**WORK TO COMPLETE**
Your output must be the lines below from the line containing "R7: 330 (GND, N_8) -> none" to the line containing "R1: 1.2k (N_1, VCC) -> 1.2k (GND, N_1)", both lines included, reproduced exactly and without pictures.
[RAW DATA — start]
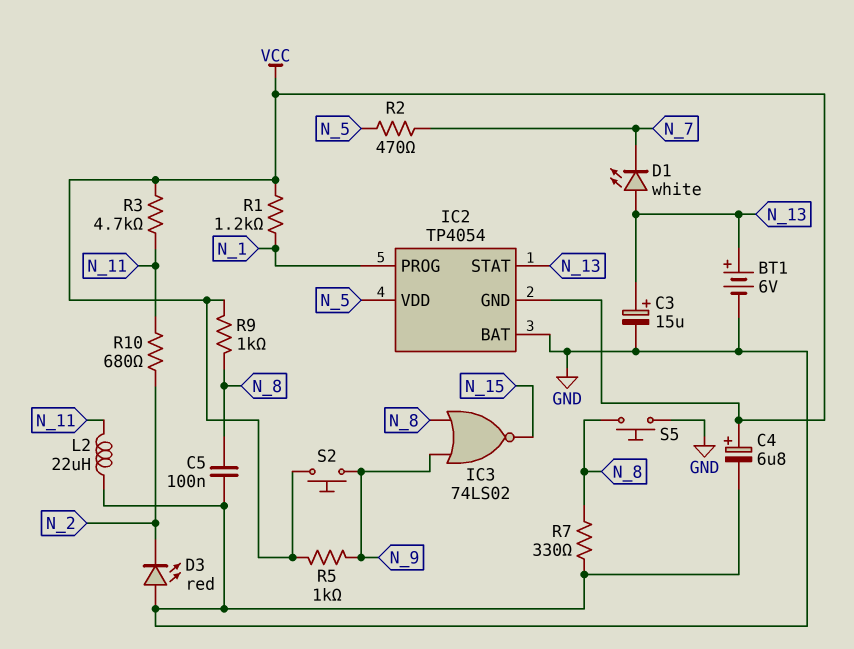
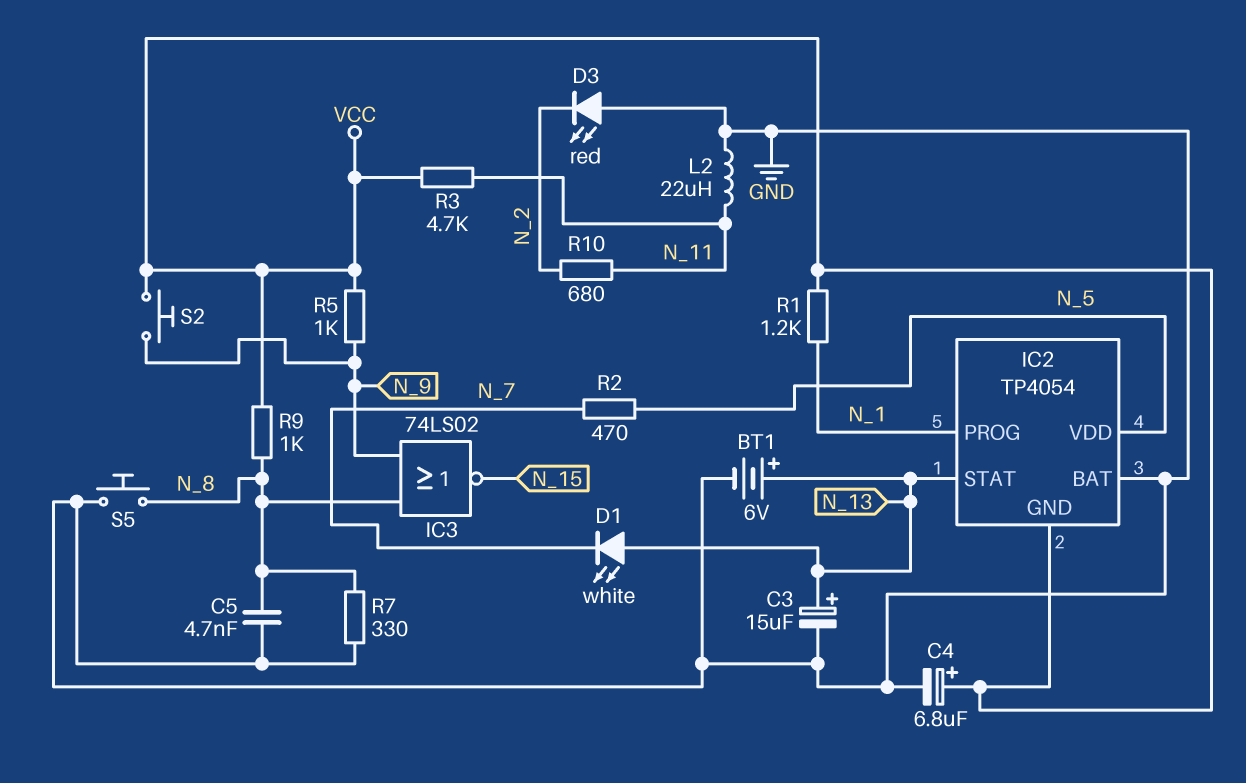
C5: 100nF (GND, N_8) -> 4.7nF (GND, N_8)

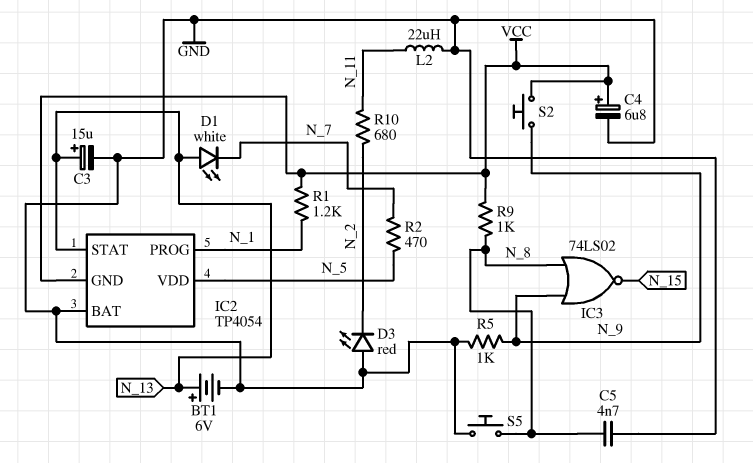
R3: 4.7k (N_11, VCC) -> none
R5: 1k (N_9, VCC) -> 1k (GND, N_9)
R7: 330 (GND, N_8) -> none

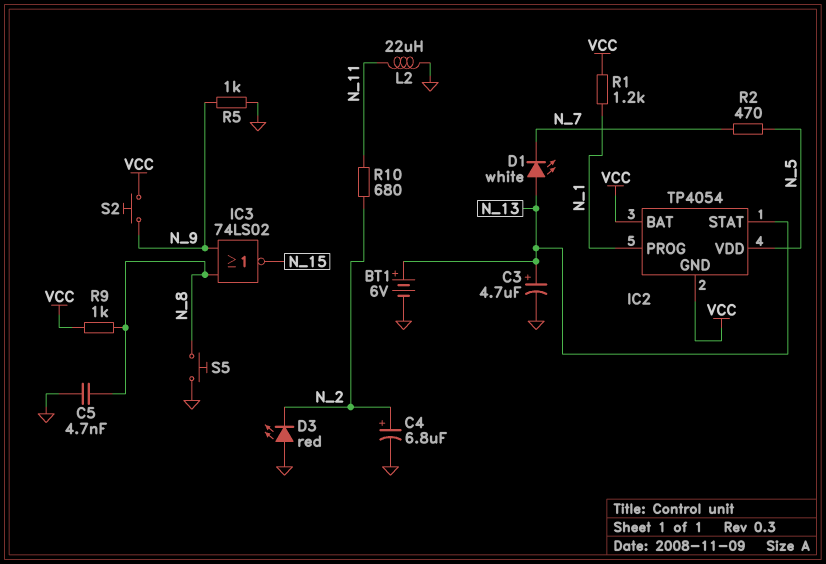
C3: 15uF (plus N_13, minus GND) -> 4.7uF (plus N_13, minus GND)
C4: 6.8uF (plus VCC, minus GND) -> 6.8uF (plus N_2, minus GND)
IC2 pin BAT: GND -> VCC

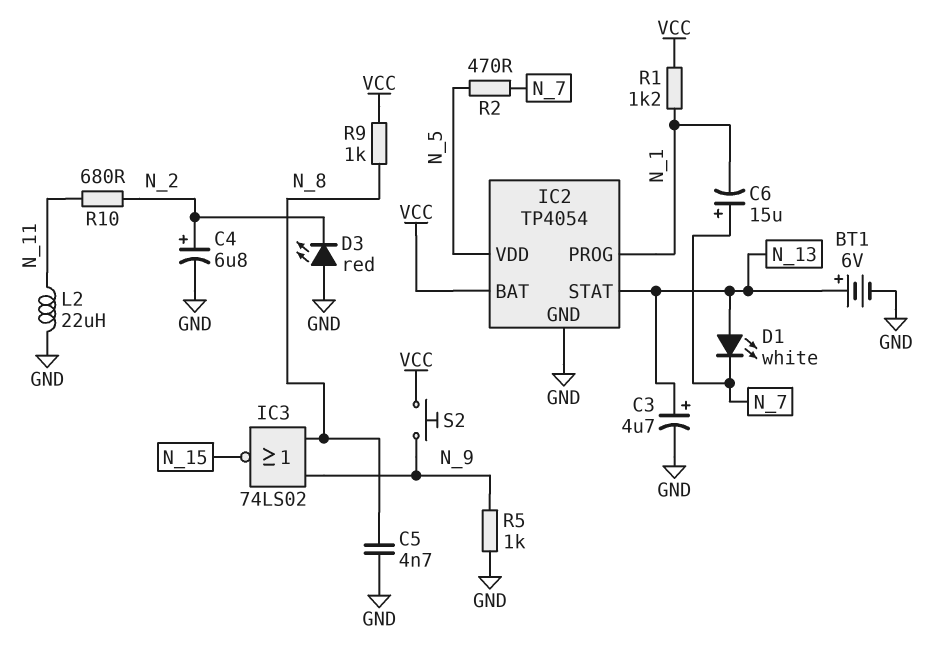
C6: none -> 15uF (plus N_7, minus N_1)
IC2 pin GND: VCC -> GND
S5: button (GND, N_8) -> none

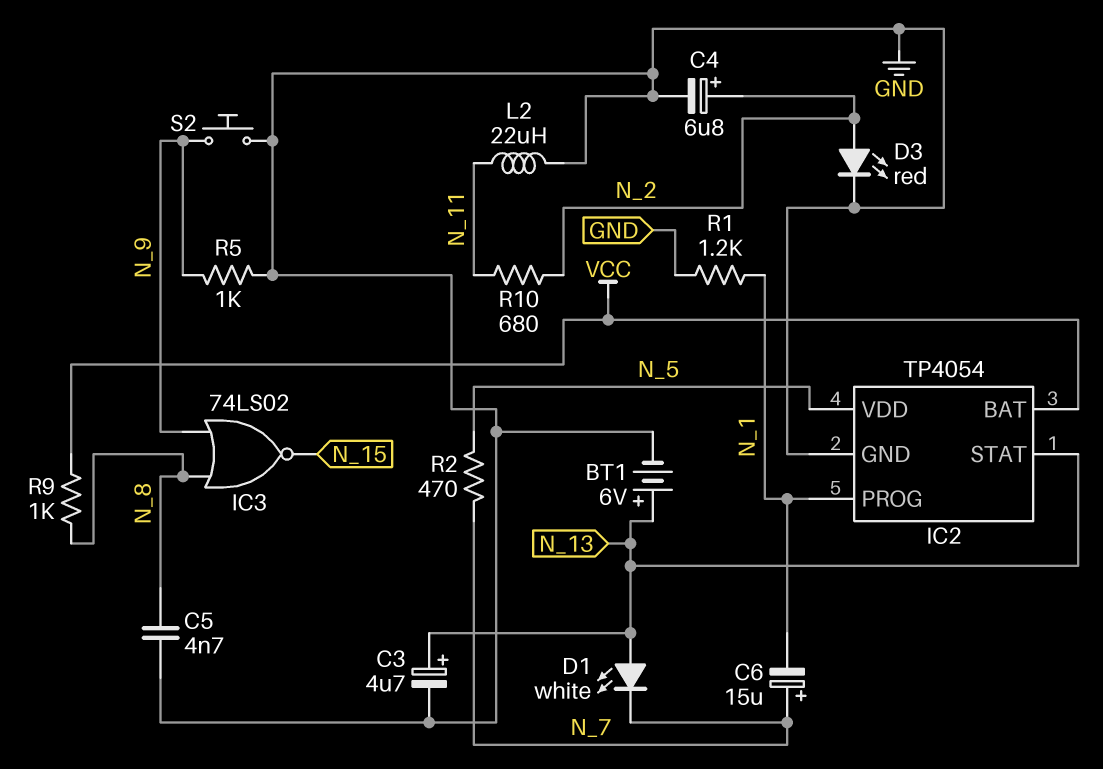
D3: LED red (A GND, K N_2) -> LED red (A N_2, K GND)
R1: 1.2k (N_1, VCC) -> 1.2k (GND, N_1)
S2: button (N_9, VCC) -> button (GND, N_9)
[RAW DATA — finish]
**OUTPUT FOR THIS EXERCISE**
R7: 330 (GND, N_8) -> none

C3: 15uF (plus N_13, minus GND) -> 4.7uF (plus N_13, minus GND)
C4: 6.8uF (plus VCC, minus GND) -> 6.8uF (plus N_2, minus GND)
IC2 pin BAT: GND -> VCC

C6: none -> 15uF (plus N_7, minus N_1)
IC2 pin GND: VCC -> GND
S5: button (GND, N_8) -> none

D3: LED red (A GND, K N_2) -> LED red (A N_2, K GND)
R1: 1.2k (N_1, VCC) -> 1.2k (GND, N_1)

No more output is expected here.